Retype exactly, and only, the lines from the one that contains "camera (197 126)" through the final line of the entries.

(GIVEN RECORDS)

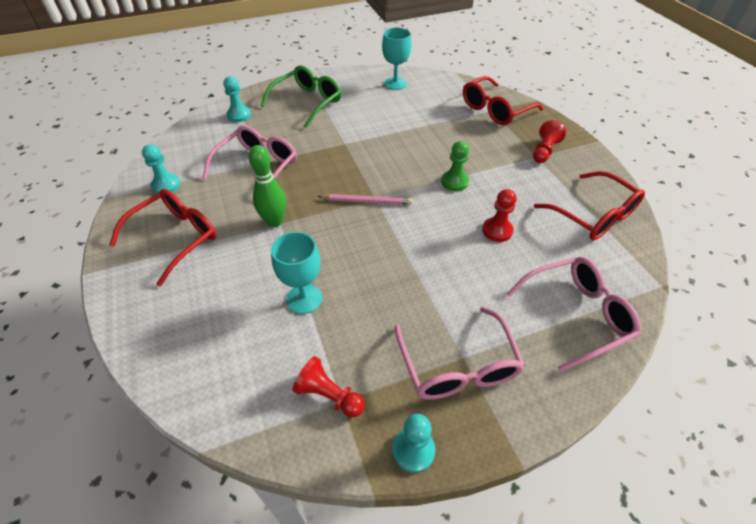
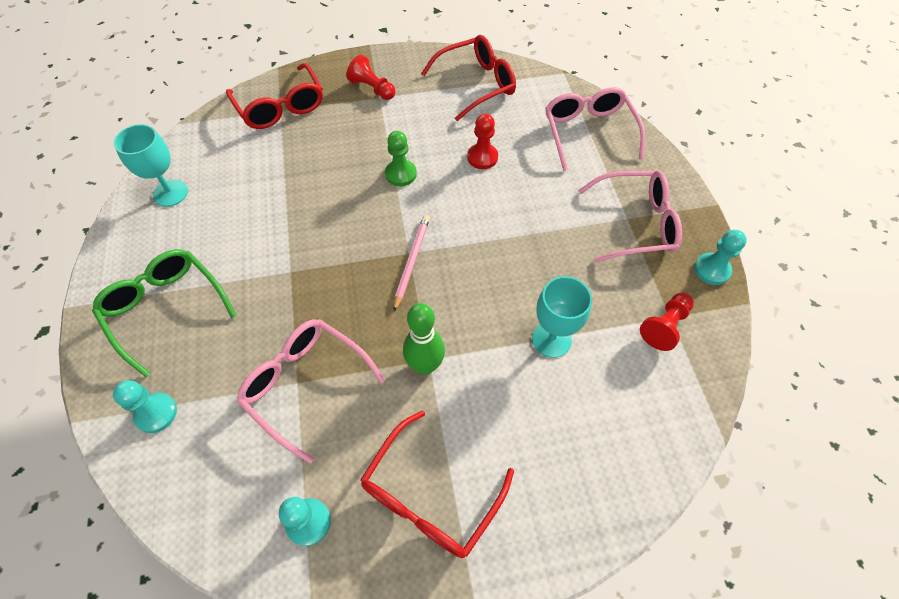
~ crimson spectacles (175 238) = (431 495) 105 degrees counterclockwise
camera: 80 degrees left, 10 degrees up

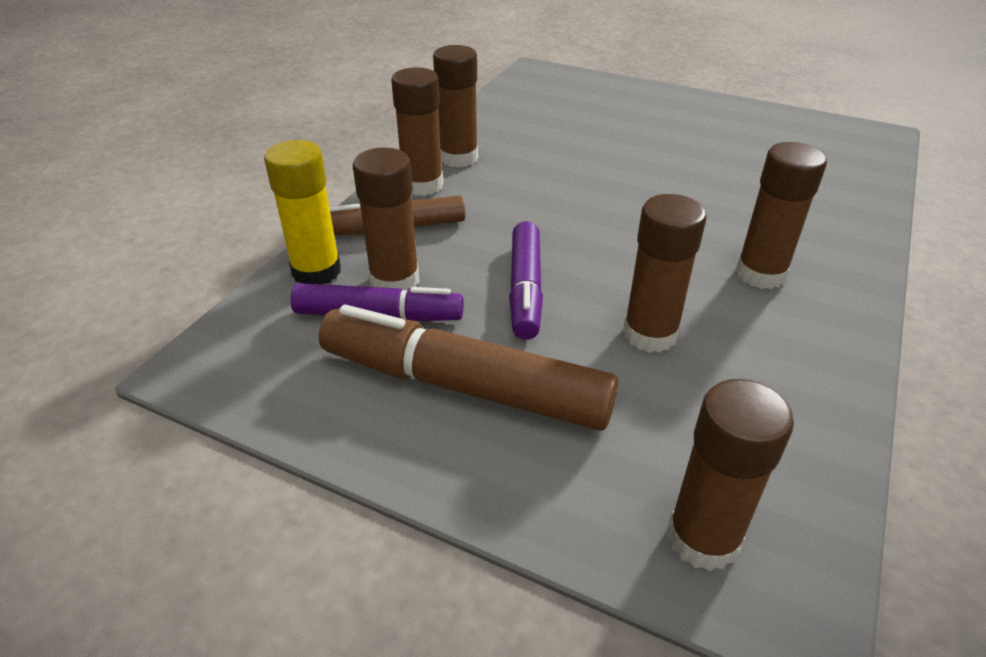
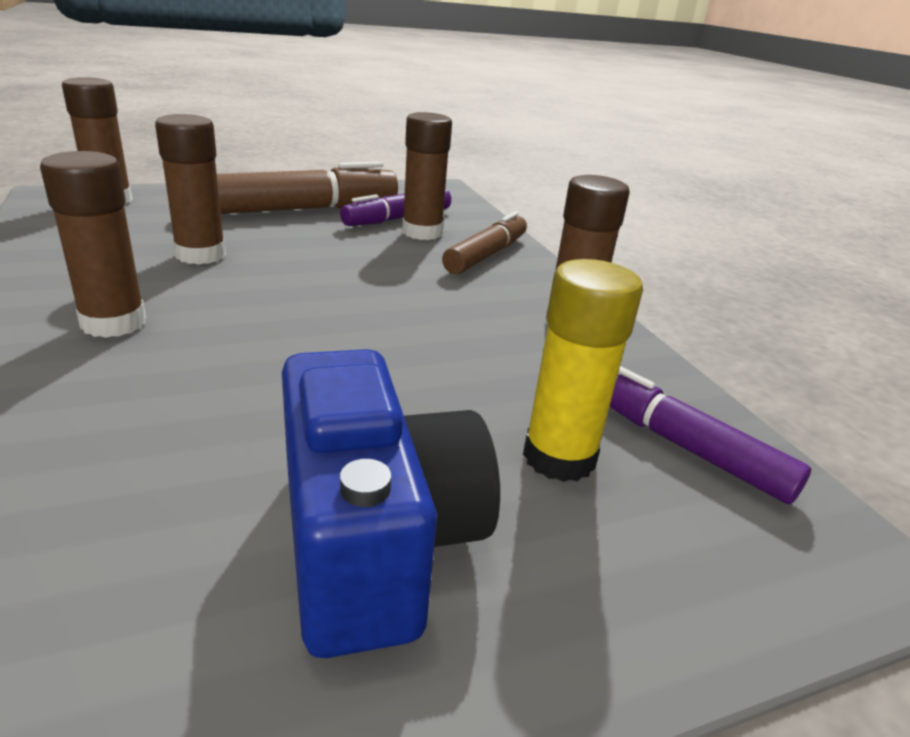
- russet stick of glue (422 185)
+ cobalt compact camera (374 542)
~ yellow stick of glue (316 271) to (559 457)
~ violet felt pen (525 289) to (682 445)
camera: 130 degrees right, 10 degrees down

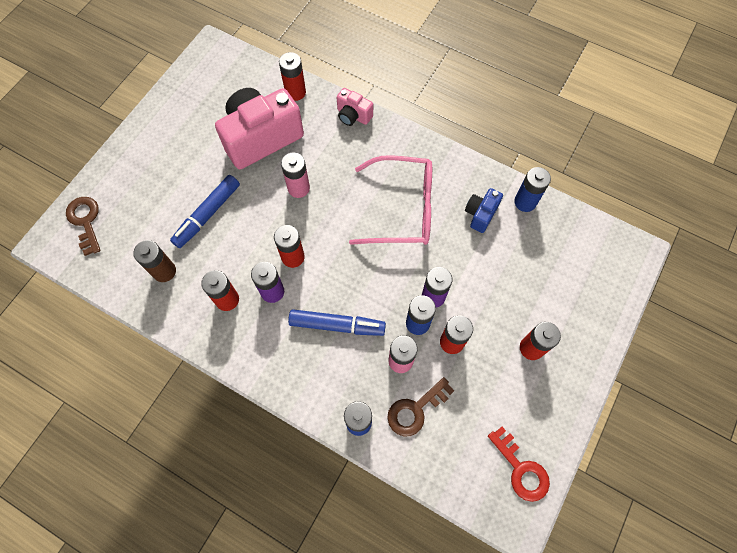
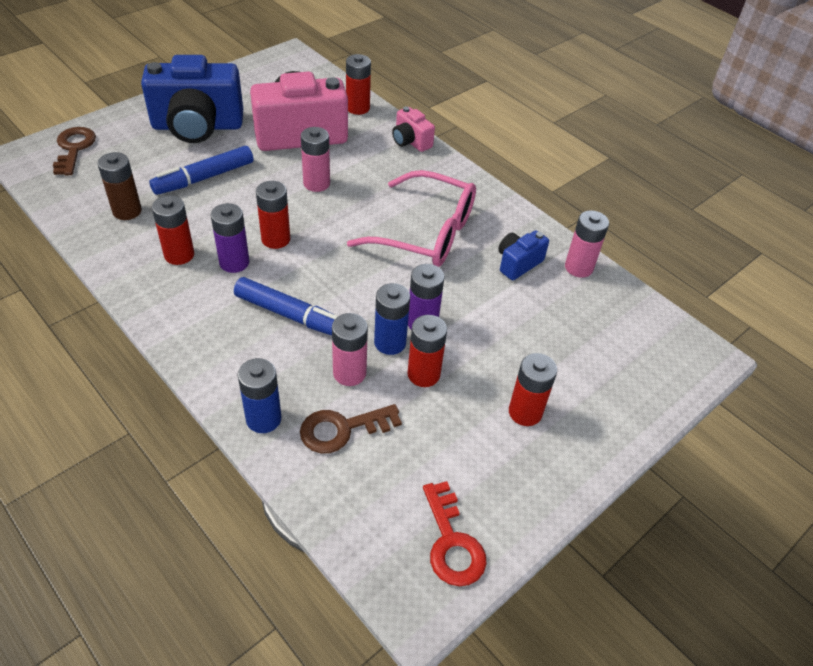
+ cobalt compact camera (197 126)
~ cobalt power cell (525 202) to rosy power cell (578 267)
camera: 15 degrees right, 20 degrees down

(End GIVEN RECORDS)

* [RESULT]
+ cobalt compact camera (197 126)
~ cobalt power cell (525 202) to rosy power cell (578 267)
camera: 15 degrees right, 20 degrees down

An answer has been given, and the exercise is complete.